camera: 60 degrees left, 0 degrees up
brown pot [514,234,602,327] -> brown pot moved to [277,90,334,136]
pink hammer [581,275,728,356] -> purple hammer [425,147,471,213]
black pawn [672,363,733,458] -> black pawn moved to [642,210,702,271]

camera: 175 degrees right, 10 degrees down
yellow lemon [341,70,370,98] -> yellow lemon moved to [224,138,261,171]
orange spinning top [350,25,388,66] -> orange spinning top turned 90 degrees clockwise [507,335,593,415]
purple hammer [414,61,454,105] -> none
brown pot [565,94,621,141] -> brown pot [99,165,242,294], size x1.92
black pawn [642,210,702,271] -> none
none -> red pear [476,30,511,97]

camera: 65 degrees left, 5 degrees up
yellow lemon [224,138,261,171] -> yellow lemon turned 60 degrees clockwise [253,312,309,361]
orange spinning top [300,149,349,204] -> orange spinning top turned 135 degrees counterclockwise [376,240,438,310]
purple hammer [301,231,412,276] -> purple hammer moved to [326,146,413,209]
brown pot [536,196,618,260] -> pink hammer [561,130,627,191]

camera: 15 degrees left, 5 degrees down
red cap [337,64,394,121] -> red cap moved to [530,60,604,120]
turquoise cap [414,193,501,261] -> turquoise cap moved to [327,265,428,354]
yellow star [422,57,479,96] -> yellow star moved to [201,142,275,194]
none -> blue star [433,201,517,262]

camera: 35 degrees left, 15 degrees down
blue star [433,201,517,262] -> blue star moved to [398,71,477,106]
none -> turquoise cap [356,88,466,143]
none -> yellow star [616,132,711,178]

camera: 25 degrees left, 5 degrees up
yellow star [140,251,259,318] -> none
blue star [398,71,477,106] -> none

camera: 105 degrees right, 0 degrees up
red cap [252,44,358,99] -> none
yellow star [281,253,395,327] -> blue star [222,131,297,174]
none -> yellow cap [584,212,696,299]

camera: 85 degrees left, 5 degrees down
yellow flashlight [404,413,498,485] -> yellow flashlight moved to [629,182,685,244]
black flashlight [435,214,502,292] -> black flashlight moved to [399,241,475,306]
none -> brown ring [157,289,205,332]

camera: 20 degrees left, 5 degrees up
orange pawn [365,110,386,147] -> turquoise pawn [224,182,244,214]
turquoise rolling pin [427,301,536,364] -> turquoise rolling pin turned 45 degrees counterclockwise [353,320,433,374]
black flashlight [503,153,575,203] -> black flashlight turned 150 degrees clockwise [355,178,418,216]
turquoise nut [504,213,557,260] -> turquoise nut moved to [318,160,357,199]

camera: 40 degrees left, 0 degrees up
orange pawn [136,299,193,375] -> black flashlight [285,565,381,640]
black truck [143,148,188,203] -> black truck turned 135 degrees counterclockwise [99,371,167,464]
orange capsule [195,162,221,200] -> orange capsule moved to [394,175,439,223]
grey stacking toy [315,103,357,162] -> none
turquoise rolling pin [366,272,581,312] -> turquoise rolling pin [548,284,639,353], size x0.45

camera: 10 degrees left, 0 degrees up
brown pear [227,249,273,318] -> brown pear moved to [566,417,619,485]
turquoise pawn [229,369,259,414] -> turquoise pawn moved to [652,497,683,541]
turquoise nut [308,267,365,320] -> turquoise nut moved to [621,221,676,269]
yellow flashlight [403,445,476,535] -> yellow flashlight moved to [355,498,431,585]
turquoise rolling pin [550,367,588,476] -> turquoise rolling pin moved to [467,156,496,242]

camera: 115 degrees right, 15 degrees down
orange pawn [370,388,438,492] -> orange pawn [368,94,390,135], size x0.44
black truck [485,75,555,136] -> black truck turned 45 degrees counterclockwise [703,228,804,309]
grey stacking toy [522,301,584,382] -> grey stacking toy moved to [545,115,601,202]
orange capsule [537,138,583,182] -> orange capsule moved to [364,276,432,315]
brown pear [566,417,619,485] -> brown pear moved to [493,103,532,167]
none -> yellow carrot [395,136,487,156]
◇ ◇ ◇ ◇
• Task brief
Using the listing above, gather each line that holds the string "right" and copy it.

• Result of the task
camera: 175 degrees right, 10 degrees down
camera: 105 degrees right, 0 degrees up
camera: 115 degrees right, 15 degrees down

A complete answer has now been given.